Problem description:
Among the entries below, extract exactly the lines that run from the one with "camera: 20 degrees left, 5 degrees down" through the one with "(238, 148) = (276, 182): green", both ends included.

Data supplied:

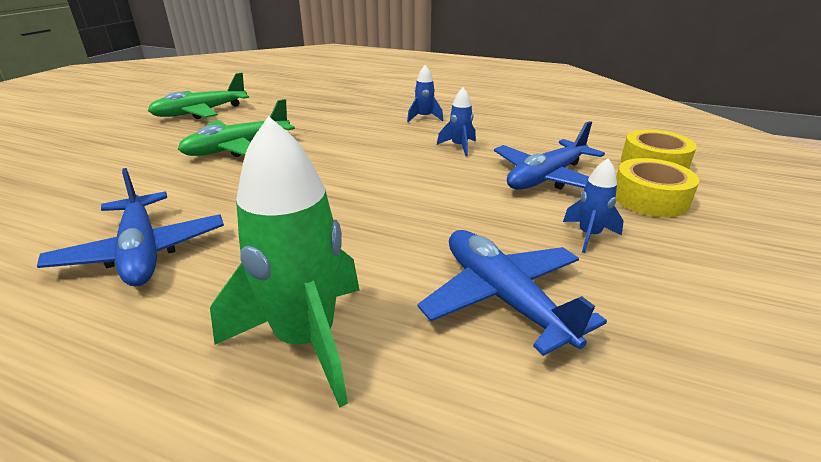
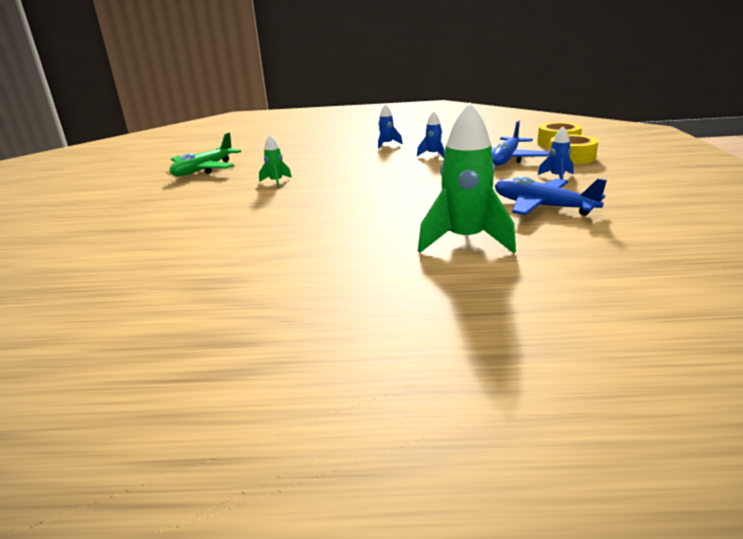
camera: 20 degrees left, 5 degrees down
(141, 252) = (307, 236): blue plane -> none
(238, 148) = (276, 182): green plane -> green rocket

...

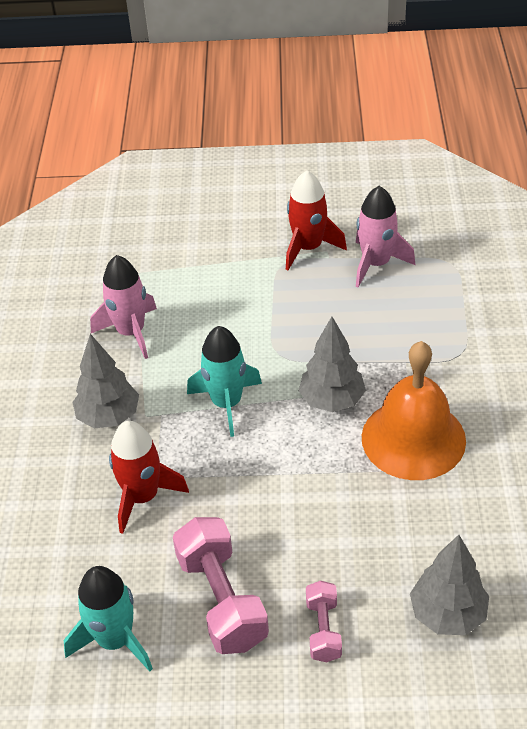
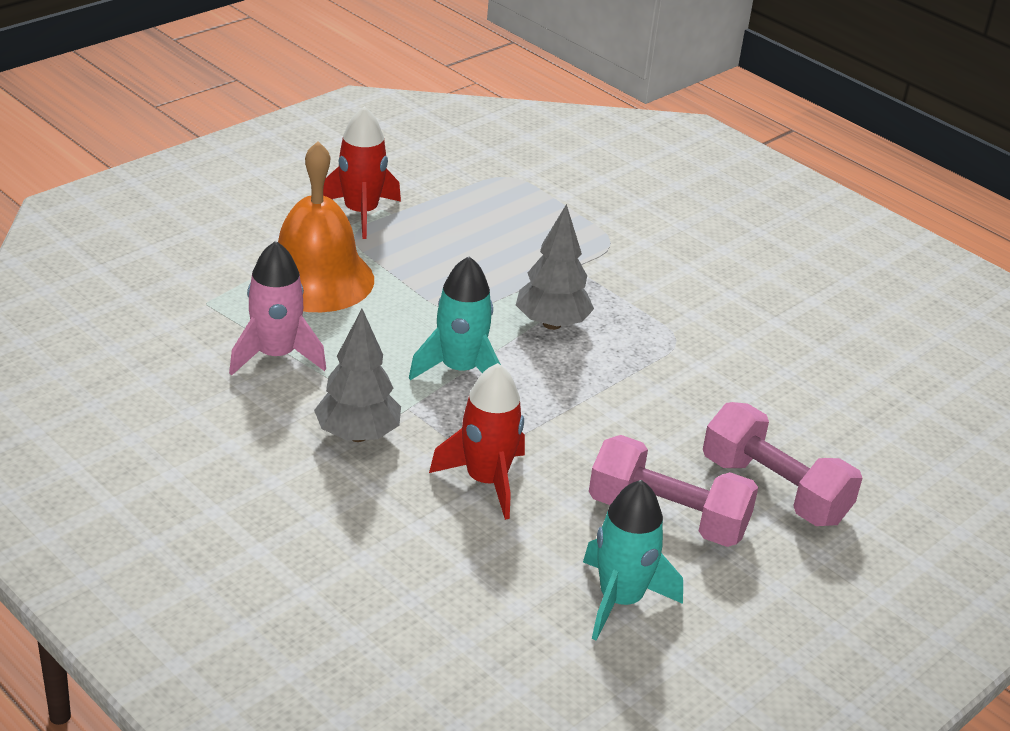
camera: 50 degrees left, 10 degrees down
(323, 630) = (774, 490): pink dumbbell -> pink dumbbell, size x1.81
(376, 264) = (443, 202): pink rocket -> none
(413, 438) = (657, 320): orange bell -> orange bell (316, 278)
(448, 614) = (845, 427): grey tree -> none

* * *

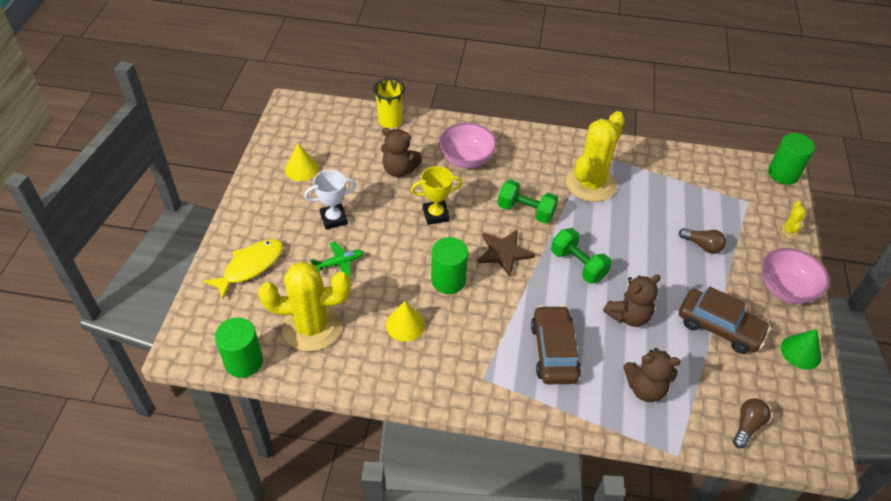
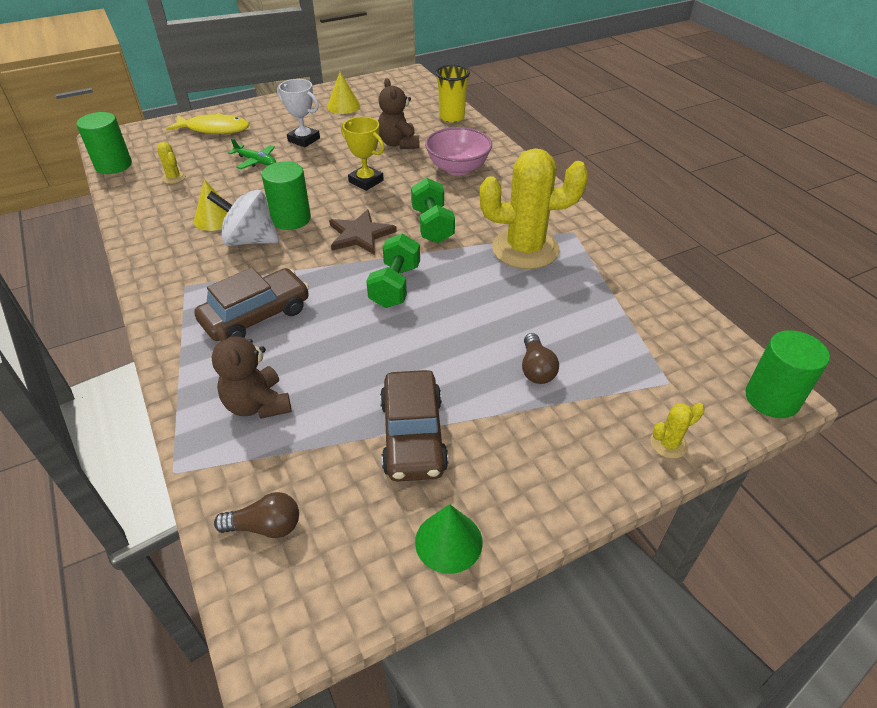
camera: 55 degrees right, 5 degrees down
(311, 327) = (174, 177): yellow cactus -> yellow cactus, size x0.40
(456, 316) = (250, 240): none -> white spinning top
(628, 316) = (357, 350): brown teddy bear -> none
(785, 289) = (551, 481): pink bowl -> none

Answer section:
camera: 20 degrees left, 5 degrees down
(141, 252) = (307, 236): blue plane -> none
(238, 148) = (276, 182): green plane -> green rocket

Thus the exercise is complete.